Work to be completed ->
The listing below holds a line with "none -> tan brick F6:G6 level 1" and a later line with "none -> black brick A6 level 1". Write out those two lines and every line between them, exactly, and nothing else.

Extracted information ->
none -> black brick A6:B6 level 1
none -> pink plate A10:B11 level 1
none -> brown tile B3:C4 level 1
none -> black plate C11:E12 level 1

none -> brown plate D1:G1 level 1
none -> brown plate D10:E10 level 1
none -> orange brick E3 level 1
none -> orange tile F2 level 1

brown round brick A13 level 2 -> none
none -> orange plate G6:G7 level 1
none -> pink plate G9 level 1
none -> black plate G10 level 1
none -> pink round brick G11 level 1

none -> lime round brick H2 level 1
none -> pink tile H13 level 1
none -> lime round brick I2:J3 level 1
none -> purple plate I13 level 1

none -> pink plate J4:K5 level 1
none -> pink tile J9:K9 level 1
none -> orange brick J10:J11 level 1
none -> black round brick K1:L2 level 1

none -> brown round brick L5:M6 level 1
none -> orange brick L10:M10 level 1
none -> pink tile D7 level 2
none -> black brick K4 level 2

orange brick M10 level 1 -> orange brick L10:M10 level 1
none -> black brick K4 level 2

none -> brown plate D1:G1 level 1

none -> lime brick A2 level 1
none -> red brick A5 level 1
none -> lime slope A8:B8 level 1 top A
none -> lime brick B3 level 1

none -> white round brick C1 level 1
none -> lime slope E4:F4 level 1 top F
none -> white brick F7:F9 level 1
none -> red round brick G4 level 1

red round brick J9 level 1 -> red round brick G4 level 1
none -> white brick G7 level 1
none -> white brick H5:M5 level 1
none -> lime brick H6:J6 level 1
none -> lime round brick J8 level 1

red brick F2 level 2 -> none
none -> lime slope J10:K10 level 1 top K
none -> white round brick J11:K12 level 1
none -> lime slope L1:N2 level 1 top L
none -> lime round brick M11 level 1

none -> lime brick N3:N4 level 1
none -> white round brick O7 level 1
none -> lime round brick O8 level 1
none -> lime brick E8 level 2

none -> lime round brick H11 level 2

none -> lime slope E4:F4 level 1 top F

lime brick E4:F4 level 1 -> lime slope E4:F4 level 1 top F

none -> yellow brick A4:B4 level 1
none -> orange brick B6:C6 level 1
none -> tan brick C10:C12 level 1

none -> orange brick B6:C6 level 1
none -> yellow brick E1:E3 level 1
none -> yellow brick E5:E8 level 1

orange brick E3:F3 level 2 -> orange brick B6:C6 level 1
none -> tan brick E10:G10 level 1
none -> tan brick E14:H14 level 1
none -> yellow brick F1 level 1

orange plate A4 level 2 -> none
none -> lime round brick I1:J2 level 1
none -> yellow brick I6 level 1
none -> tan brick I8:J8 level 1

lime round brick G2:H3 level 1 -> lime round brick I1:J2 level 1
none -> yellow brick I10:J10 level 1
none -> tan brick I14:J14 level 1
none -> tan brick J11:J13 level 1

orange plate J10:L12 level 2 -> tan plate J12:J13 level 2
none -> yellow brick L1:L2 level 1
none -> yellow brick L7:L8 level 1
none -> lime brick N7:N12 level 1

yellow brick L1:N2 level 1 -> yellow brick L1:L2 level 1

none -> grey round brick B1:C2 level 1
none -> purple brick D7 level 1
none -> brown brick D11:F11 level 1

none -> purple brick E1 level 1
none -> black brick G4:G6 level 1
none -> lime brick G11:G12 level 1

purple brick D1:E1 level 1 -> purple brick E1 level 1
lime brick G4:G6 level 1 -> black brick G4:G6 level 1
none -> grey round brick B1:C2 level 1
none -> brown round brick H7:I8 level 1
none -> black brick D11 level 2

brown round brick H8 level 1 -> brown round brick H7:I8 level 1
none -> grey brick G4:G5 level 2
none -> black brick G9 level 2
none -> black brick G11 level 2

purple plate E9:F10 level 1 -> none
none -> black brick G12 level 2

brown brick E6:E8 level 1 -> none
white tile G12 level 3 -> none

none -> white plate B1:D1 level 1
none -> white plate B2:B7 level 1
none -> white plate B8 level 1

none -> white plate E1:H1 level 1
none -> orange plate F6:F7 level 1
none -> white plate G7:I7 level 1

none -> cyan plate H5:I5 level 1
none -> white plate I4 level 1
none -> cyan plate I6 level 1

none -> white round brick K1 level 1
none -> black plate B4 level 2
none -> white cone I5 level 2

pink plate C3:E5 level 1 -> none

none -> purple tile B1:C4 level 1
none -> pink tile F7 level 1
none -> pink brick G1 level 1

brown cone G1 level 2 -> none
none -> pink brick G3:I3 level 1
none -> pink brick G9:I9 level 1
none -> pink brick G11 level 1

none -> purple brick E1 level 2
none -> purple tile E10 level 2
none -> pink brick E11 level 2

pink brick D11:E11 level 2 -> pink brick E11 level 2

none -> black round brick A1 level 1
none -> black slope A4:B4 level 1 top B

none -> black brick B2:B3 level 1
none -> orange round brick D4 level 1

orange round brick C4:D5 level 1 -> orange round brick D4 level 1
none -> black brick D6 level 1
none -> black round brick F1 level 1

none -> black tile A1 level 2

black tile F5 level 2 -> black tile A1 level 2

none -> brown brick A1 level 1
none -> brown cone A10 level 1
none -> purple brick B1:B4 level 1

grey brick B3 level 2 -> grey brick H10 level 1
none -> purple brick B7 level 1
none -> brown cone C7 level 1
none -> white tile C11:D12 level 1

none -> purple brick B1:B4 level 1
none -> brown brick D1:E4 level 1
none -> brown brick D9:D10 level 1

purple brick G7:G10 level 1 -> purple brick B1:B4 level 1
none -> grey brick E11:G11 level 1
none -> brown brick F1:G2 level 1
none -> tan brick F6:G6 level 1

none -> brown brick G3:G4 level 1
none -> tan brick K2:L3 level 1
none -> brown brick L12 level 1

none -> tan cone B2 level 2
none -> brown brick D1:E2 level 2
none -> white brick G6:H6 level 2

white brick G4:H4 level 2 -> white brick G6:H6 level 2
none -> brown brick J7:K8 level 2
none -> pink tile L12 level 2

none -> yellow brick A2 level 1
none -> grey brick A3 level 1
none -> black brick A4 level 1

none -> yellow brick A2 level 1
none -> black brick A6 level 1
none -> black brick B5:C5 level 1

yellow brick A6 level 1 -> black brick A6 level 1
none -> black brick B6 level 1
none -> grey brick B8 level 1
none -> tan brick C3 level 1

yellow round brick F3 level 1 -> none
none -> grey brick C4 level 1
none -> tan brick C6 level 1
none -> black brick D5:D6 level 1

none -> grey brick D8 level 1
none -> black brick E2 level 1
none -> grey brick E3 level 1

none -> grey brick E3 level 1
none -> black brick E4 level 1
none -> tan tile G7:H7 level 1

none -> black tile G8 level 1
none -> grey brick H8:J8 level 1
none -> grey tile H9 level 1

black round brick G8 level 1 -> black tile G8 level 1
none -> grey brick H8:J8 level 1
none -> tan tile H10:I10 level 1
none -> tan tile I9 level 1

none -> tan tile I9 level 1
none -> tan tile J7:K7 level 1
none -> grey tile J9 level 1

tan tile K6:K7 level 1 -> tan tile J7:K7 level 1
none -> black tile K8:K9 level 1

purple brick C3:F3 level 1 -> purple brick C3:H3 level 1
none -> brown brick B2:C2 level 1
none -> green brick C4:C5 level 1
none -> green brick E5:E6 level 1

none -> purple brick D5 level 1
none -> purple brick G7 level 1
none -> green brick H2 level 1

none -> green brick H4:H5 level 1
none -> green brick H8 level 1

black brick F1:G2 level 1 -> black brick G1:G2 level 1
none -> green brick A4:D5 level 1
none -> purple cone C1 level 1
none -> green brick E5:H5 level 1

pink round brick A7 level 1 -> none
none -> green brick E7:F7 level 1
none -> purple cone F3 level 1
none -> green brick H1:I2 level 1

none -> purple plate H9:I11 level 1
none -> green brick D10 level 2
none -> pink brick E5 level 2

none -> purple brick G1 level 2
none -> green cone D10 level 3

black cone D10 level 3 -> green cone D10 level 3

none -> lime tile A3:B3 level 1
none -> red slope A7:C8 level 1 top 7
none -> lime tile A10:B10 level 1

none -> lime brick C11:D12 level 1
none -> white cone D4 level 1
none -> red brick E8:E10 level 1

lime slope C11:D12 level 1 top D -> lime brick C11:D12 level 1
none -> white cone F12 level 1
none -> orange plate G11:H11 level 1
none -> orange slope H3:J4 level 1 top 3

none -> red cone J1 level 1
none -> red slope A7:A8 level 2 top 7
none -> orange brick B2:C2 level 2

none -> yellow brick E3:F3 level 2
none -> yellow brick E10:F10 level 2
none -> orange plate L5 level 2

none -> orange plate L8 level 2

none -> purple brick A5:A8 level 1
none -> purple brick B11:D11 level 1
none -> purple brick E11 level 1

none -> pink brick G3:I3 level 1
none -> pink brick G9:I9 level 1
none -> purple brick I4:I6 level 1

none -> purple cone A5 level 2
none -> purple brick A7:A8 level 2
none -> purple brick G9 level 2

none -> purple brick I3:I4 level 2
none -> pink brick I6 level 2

Solution to the problem ->
none -> tan brick F6:G6 level 1

none -> brown brick G3:G4 level 1
none -> tan brick K2:L3 level 1
none -> brown brick L12 level 1

none -> tan cone B2 level 2
none -> brown brick D1:E2 level 2
none -> white brick G6:H6 level 2

white brick G4:H4 level 2 -> white brick G6:H6 level 2
none -> brown brick J7:K8 level 2
none -> pink tile L12 level 2

none -> yellow brick A2 level 1
none -> grey brick A3 level 1
none -> black brick A4 level 1

none -> yellow brick A2 level 1
none -> black brick A6 level 1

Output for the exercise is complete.